Set task
Change every "wooden telephone pole" in the records to "wooden utility pole", and give all the lines again with nothing else altered.

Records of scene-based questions
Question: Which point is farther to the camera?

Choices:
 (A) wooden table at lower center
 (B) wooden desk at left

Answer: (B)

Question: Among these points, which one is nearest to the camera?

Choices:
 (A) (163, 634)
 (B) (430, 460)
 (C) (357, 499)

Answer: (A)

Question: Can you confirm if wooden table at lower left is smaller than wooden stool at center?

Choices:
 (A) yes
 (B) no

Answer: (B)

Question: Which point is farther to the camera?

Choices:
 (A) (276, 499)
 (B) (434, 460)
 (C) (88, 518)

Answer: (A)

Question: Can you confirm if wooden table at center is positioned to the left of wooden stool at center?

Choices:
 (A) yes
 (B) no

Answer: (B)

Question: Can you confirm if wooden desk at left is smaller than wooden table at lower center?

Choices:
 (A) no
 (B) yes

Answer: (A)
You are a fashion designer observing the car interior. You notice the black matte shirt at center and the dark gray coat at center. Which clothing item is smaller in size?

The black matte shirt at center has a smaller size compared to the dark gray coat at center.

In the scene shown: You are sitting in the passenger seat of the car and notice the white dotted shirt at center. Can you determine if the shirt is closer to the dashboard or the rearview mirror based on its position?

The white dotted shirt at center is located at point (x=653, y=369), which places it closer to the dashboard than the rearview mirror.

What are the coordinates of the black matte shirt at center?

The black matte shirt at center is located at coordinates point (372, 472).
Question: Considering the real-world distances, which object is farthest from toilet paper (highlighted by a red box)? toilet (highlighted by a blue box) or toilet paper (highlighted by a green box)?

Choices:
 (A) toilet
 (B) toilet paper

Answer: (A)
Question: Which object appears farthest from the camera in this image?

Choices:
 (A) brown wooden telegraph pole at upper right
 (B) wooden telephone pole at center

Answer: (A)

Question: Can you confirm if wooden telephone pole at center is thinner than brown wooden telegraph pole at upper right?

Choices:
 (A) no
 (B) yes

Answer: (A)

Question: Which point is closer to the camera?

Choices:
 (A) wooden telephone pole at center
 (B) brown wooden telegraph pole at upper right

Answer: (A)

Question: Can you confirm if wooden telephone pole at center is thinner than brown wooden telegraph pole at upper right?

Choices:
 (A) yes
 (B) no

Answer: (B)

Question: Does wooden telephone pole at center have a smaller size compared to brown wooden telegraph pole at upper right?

Task answer
Question: Which point is farther to the camera?

Choices:
 (A) wooden table at lower center
 (B) wooden desk at left

Answer: (B)

Question: Among these points, which one is nearest to the camera?

Choices:
 (A) (163, 634)
 (B) (430, 460)
 (C) (357, 499)

Answer: (A)

Question: Can you confirm if wooden table at lower left is smaller than wooden stool at center?

Choices:
 (A) yes
 (B) no

Answer: (B)

Question: Which point is farther to the camera?

Choices:
 (A) (276, 499)
 (B) (434, 460)
 (C) (88, 518)

Answer: (A)

Question: Can you confirm if wooden table at center is positioned to the left of wooden stool at center?

Choices:
 (A) yes
 (B) no

Answer: (B)

Question: Can you confirm if wooden desk at left is smaller than wooden table at lower center?

Choices:
 (A) no
 (B) yes

Answer: (A)
You are a fashion designer observing the car interior. You notice the black matte shirt at center and the dark gray coat at center. Which clothing item is smaller in size?

The black matte shirt at center has a smaller size compared to the dark gray coat at center.

In the scene shown: You are sitting in the passenger seat of the car and notice the white dotted shirt at center. Can you determine if the shirt is closer to the dashboard or the rearview mirror based on its position?

The white dotted shirt at center is located at point (x=653, y=369), which places it closer to the dashboard than the rearview mirror.

What are the coordinates of the black matte shirt at center?

The black matte shirt at center is located at coordinates point (372, 472).
Question: Considering the real-world distances, which object is farthest from toilet paper (highlighted by a red box)? toilet (highlighted by a blue box) or toilet paper (highlighted by a green box)?

Choices:
 (A) toilet
 (B) toilet paper

Answer: (A)
Question: Which object appears farthest from the camera in this image?

Choices:
 (A) brown wooden telegraph pole at upper right
 (B) wooden utility pole at center

Answer: (A)

Question: Can you confirm if wooden utility pole at center is thinner than brown wooden telegraph pole at upper right?

Choices:
 (A) no
 (B) yes

Answer: (A)

Question: Which point is closer to the camera?

Choices:
 (A) wooden utility pole at center
 (B) brown wooden telegraph pole at upper right

Answer: (A)

Question: Can you confirm if wooden utility pole at center is thinner than brown wooden telegraph pole at upper right?

Choices:
 (A) yes
 (B) no

Answer: (B)

Question: Does wooden utility pole at center have a smaller size compared to brown wooden telegraph pole at upper right?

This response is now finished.